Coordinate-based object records
((
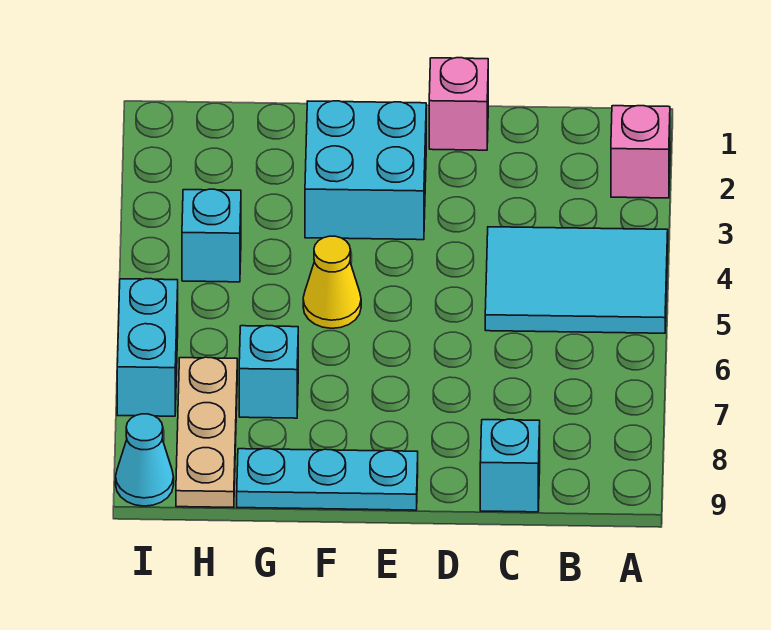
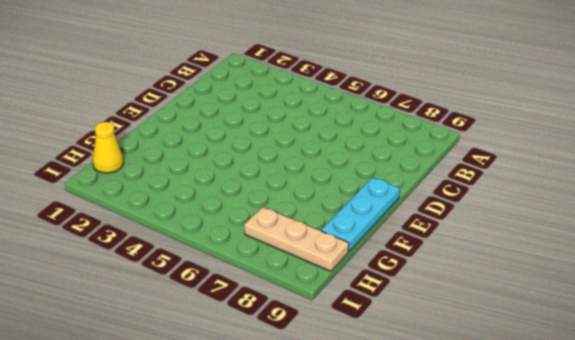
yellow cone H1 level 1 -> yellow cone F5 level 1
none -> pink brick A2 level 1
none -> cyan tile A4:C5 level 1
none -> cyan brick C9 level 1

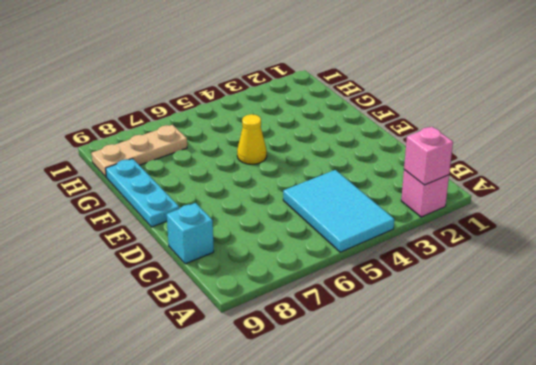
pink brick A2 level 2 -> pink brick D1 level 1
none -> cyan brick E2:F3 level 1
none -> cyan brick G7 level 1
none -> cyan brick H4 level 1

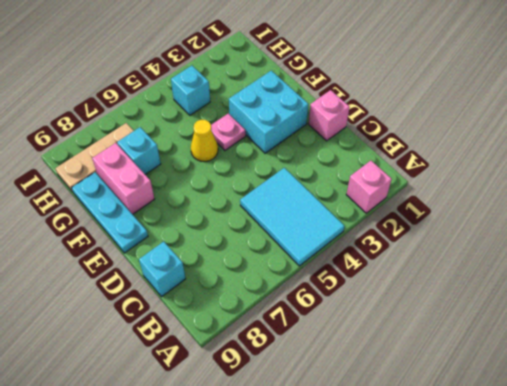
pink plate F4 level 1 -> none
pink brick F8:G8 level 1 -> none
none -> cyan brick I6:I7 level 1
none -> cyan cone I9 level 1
))
* Work instructions: Could you reproduce exactly, and only, the lines from the one containing "none -> cyan brick E2:F3 level 1" through the end of the records above, both included, while leaving out the pictures?

* Output below:
none -> cyan brick E2:F3 level 1
none -> cyan brick G7 level 1
none -> cyan brick H4 level 1

pink plate F4 level 1 -> none
pink brick F8:G8 level 1 -> none
none -> cyan brick I6:I7 level 1
none -> cyan cone I9 level 1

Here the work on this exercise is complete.